Dataset content START

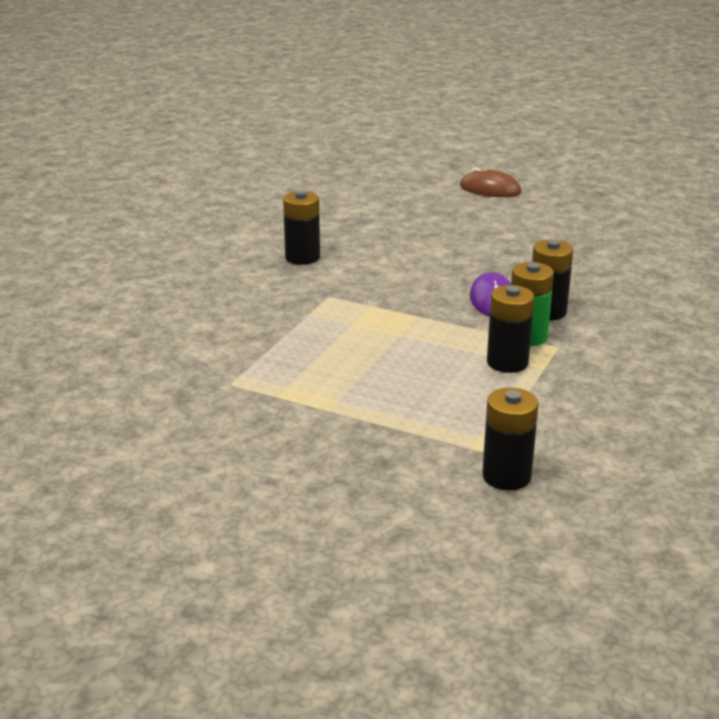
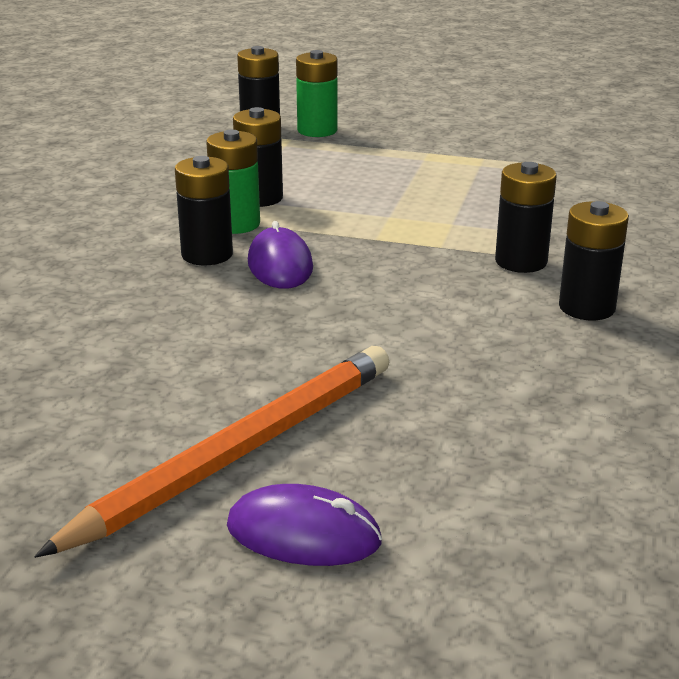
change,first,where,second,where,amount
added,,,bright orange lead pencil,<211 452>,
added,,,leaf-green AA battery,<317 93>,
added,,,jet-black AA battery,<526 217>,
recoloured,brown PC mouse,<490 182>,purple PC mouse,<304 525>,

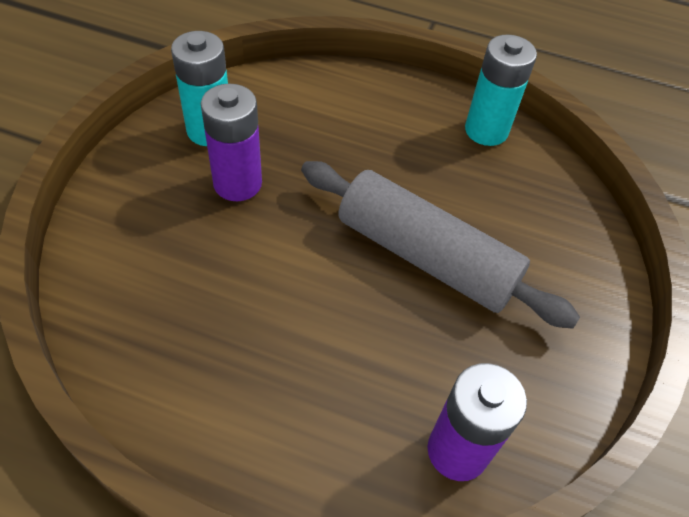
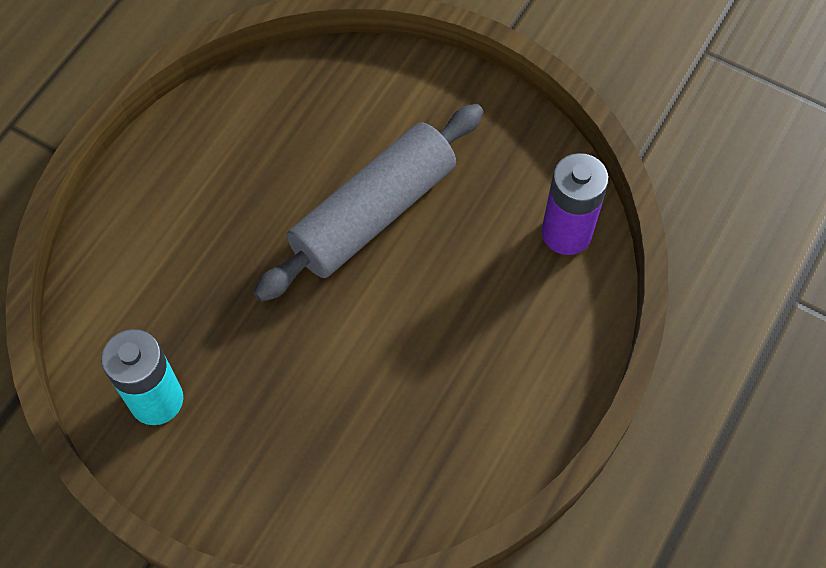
change,first,where,second,where,amount
removed,purple AA battery,<231 142>,,,
removed,aqua AA battery,<501 90>,,,

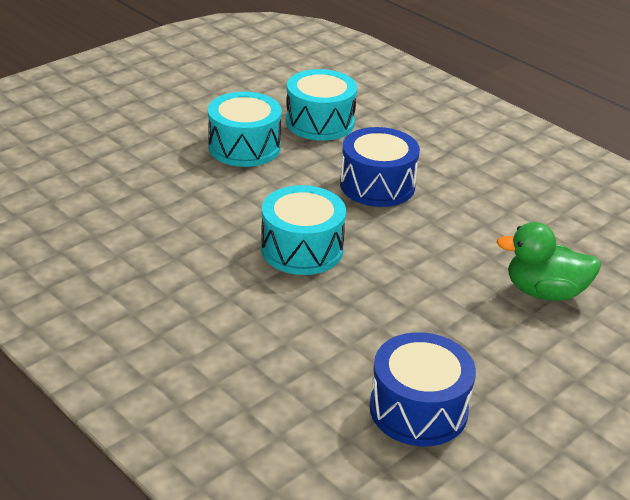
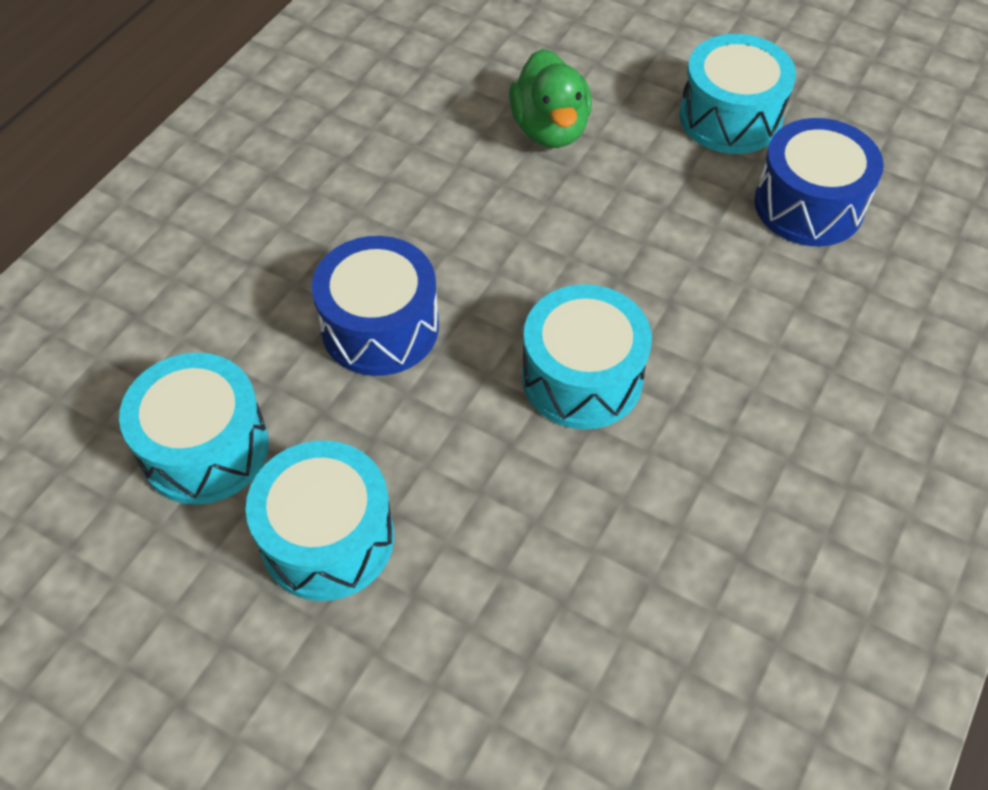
change,first,where,second,where,amount
added,,,aqua snare drum,<737 94>,

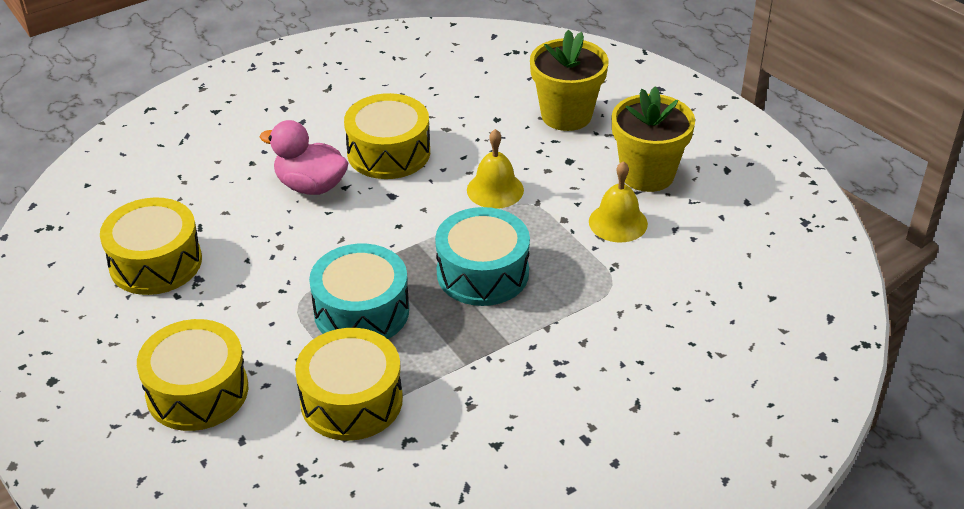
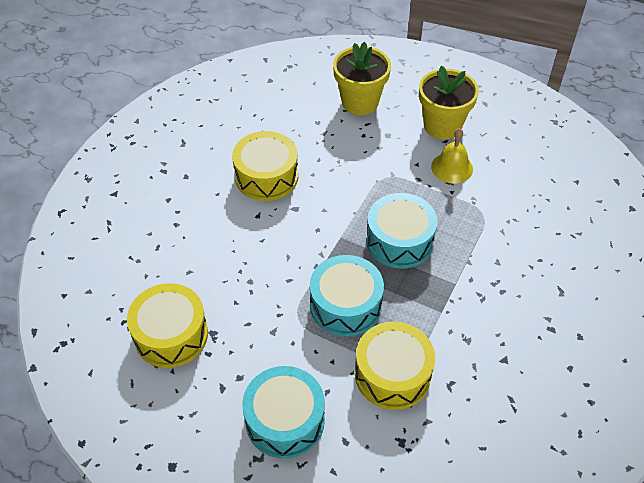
change,first,where,second,where,amount
removed,rose-pink rubber duck,<304 157>,,,
removed,yellow school bell,<495 169>,,,
recoloured,yellow snare drum,<192 375>,aqua snare drum,<283 412>,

Dataset content END

-- Exercise goal --
Hand back the data above exactly, with no images.

-- Response for this exercise --
change,first,where,second,where,amount
added,,,bright orange lead pencil,<211 452>,
added,,,leaf-green AA battery,<317 93>,
added,,,jet-black AA battery,<526 217>,
recoloured,brown PC mouse,<490 182>,purple PC mouse,<304 525>,

change,first,where,second,where,amount
removed,purple AA battery,<231 142>,,,
removed,aqua AA battery,<501 90>,,,

change,first,where,second,where,amount
added,,,aqua snare drum,<737 94>,

change,first,where,second,where,amount
removed,rose-pink rubber duck,<304 157>,,,
removed,yellow school bell,<495 169>,,,
recoloured,yellow snare drum,<192 375>,aqua snare drum,<283 412>,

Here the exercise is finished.